Given data

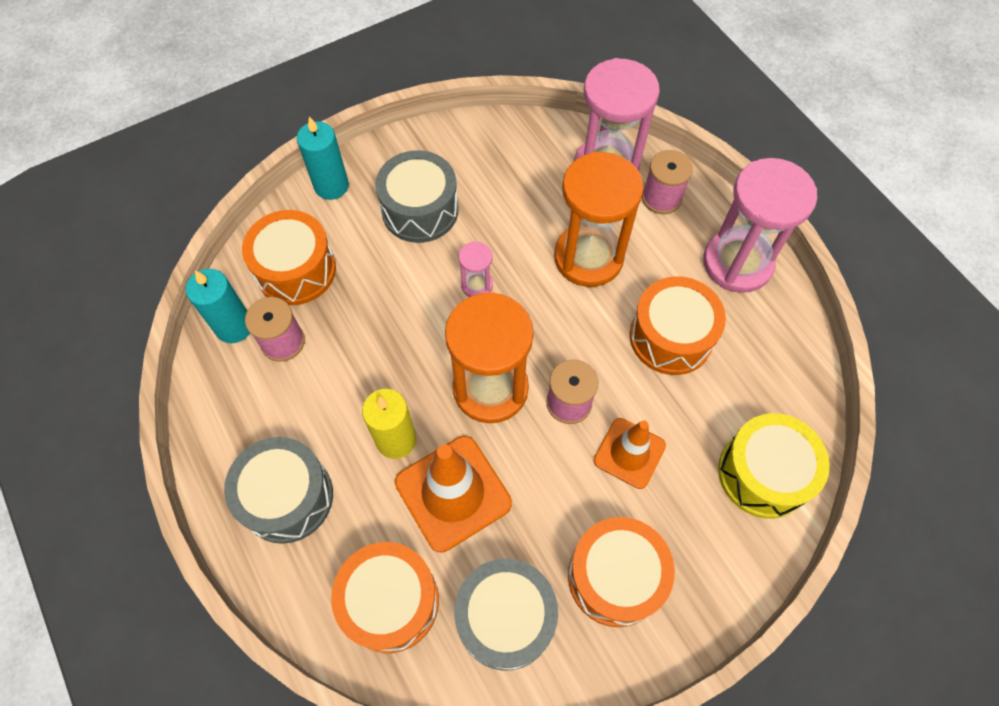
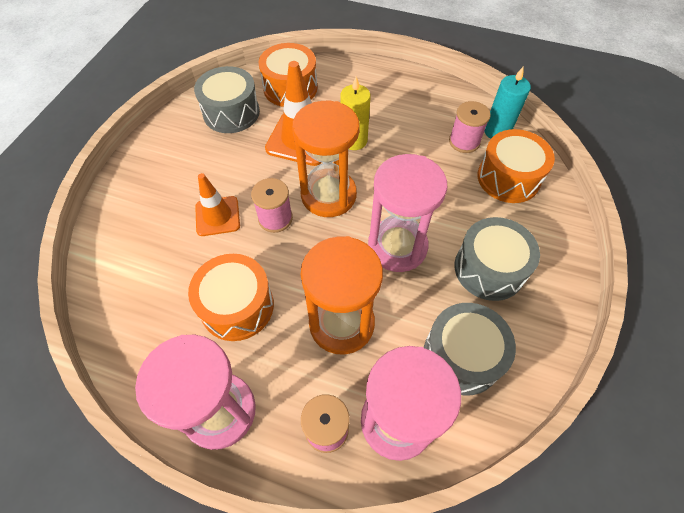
camera: 140 degrees right, 5 degrees down
grey drum [224,437,333,544] -> grey drum moved to [424,303,516,396]
turquoise candle [297,116,349,200] -> none
pink hourglass [459,241,493,297] -> pink hourglass [368,154,447,272], size x2.22
orange drum [568,517,675,627] -> none
yellow drum [718,413,830,519] -> none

Instructions to follow
Please return all lines above in which the string "none" is found.

Answer
turquoise candle [297,116,349,200] -> none
orange drum [568,517,675,627] -> none
yellow drum [718,413,830,519] -> none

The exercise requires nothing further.